[Revision tracking records]
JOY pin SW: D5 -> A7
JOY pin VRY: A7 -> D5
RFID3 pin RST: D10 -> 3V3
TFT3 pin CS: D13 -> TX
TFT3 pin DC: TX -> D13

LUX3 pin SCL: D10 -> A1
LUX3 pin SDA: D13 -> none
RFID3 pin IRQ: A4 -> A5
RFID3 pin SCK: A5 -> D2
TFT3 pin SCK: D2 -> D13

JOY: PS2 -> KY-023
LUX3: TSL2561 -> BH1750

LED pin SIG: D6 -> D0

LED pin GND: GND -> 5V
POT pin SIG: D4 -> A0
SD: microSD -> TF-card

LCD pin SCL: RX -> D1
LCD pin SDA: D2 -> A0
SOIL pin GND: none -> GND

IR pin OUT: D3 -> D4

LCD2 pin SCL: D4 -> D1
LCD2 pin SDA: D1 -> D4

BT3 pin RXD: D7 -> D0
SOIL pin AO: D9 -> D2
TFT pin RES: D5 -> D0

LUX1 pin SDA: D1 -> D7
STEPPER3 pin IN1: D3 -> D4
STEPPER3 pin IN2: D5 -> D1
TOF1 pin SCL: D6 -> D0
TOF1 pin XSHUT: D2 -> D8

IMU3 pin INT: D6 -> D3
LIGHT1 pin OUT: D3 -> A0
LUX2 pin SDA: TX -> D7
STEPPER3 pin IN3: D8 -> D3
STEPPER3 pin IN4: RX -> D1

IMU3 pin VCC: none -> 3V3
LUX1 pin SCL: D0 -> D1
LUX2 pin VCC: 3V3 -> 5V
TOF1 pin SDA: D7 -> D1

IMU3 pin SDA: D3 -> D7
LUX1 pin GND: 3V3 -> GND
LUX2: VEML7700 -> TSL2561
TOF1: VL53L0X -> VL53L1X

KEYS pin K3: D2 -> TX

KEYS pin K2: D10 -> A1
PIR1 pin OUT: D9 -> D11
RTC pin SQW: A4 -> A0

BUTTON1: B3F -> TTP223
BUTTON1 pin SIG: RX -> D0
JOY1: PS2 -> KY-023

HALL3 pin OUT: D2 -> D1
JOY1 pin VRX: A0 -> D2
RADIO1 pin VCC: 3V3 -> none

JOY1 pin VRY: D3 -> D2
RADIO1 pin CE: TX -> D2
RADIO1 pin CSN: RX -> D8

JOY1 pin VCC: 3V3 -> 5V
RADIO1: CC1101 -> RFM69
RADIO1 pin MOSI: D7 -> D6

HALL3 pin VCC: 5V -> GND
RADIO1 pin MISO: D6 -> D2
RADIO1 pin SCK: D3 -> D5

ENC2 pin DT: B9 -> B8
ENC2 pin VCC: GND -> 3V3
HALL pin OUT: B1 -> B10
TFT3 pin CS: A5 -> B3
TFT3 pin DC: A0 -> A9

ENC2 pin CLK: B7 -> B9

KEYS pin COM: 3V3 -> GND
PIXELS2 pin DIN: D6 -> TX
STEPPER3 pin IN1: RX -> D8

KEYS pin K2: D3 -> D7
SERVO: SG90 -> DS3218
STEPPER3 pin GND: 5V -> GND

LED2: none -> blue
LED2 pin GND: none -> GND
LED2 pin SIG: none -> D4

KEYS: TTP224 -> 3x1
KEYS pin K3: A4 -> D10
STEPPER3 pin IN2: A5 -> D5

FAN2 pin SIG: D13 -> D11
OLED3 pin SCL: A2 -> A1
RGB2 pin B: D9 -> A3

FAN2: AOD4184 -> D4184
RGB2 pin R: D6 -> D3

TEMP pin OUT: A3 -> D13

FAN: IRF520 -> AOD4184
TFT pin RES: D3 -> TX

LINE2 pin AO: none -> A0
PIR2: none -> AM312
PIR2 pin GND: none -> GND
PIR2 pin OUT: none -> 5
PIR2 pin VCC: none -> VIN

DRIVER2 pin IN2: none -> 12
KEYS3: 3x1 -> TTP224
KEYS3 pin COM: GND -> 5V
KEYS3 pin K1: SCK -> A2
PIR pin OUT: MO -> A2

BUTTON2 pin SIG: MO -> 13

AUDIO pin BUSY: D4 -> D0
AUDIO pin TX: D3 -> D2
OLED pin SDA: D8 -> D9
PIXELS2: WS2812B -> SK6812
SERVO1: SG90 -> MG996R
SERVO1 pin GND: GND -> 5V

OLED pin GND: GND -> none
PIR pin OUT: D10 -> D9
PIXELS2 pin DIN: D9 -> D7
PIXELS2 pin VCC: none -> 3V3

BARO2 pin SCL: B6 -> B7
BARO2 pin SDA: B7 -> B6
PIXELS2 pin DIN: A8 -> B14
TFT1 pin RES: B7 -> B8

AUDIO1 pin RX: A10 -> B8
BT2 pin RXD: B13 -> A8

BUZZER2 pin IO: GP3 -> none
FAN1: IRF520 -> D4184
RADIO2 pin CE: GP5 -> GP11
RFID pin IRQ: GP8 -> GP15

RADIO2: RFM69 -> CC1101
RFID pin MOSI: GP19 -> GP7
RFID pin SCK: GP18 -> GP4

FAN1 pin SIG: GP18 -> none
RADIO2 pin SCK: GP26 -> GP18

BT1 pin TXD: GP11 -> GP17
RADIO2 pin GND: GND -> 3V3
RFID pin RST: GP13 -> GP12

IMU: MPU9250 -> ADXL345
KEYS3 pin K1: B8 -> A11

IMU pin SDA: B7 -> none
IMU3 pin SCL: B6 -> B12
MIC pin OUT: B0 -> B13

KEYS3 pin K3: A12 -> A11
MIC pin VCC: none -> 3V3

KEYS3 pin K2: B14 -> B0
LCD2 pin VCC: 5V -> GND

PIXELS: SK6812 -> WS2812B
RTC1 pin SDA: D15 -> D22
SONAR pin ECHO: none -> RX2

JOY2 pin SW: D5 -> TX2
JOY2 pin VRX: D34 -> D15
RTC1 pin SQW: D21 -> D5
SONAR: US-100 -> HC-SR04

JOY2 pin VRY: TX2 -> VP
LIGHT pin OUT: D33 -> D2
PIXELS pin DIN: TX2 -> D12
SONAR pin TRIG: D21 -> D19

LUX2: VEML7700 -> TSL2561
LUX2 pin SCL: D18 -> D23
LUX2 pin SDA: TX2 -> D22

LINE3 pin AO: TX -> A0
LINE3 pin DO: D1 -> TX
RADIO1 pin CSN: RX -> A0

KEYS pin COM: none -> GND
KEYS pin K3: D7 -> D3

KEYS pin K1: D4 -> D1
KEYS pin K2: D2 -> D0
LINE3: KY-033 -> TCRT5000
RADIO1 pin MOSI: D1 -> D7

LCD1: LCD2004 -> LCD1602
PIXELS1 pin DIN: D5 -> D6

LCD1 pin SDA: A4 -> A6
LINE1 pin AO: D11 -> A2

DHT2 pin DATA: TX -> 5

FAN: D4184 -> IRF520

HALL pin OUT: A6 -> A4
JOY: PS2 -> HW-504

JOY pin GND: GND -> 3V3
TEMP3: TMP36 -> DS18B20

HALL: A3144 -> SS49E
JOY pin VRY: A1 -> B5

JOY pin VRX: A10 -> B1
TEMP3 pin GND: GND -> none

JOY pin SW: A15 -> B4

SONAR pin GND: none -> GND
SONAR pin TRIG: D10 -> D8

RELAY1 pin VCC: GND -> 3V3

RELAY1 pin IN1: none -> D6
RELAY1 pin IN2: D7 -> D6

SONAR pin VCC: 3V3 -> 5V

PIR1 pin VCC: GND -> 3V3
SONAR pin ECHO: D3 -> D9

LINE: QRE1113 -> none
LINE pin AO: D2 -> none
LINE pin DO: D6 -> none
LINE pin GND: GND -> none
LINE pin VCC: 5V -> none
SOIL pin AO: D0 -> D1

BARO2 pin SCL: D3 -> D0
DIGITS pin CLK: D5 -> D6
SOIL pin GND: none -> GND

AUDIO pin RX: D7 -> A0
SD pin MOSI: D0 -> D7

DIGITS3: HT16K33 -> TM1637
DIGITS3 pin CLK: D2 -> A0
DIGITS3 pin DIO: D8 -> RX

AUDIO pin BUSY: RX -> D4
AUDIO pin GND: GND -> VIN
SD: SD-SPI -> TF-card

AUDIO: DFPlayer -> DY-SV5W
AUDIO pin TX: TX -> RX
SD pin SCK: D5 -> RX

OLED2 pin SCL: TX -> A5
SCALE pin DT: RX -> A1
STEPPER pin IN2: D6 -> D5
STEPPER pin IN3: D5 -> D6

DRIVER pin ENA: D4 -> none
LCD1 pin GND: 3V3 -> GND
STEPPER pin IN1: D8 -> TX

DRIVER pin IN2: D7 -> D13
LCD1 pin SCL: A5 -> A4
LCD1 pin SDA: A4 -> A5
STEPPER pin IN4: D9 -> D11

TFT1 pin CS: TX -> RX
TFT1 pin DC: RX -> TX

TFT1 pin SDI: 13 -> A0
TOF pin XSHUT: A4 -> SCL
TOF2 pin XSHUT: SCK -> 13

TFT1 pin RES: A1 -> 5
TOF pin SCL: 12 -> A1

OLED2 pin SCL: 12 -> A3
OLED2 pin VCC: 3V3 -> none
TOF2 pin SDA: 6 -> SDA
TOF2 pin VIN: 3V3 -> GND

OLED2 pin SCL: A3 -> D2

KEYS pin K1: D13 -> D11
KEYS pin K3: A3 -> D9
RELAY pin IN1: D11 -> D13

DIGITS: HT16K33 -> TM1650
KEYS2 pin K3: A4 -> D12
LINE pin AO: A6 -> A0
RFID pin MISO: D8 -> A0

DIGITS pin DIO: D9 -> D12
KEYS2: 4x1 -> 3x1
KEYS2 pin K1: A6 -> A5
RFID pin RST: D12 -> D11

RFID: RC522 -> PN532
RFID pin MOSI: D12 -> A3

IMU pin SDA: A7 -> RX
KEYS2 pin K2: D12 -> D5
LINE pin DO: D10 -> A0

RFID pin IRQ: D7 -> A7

(Exercise directions): Among the entries above, copy exactly only the lines starting with the one containing "LED2 pin GND: none -> GND" and going through the one containing "BT2 pin RXD: B13 -> A8", both ends included.

(Result of the exercise):
LED2 pin GND: none -> GND
LED2 pin SIG: none -> D4

KEYS: TTP224 -> 3x1
KEYS pin K3: A4 -> D10
STEPPER3 pin IN2: A5 -> D5

FAN2 pin SIG: D13 -> D11
OLED3 pin SCL: A2 -> A1
RGB2 pin B: D9 -> A3

FAN2: AOD4184 -> D4184
RGB2 pin R: D6 -> D3

TEMP pin OUT: A3 -> D13

FAN: IRF520 -> AOD4184
TFT pin RES: D3 -> TX

LINE2 pin AO: none -> A0
PIR2: none -> AM312
PIR2 pin GND: none -> GND
PIR2 pin OUT: none -> 5
PIR2 pin VCC: none -> VIN

DRIVER2 pin IN2: none -> 12
KEYS3: 3x1 -> TTP224
KEYS3 pin COM: GND -> 5V
KEYS3 pin K1: SCK -> A2
PIR pin OUT: MO -> A2

BUTTON2 pin SIG: MO -> 13

AUDIO pin BUSY: D4 -> D0
AUDIO pin TX: D3 -> D2
OLED pin SDA: D8 -> D9
PIXELS2: WS2812B -> SK6812
SERVO1: SG90 -> MG996R
SERVO1 pin GND: GND -> 5V

OLED pin GND: GND -> none
PIR pin OUT: D10 -> D9
PIXELS2 pin DIN: D9 -> D7
PIXELS2 pin VCC: none -> 3V3

BARO2 pin SCL: B6 -> B7
BARO2 pin SDA: B7 -> B6
PIXELS2 pin DIN: A8 -> B14
TFT1 pin RES: B7 -> B8

AUDIO1 pin RX: A10 -> B8
BT2 pin RXD: B13 -> A8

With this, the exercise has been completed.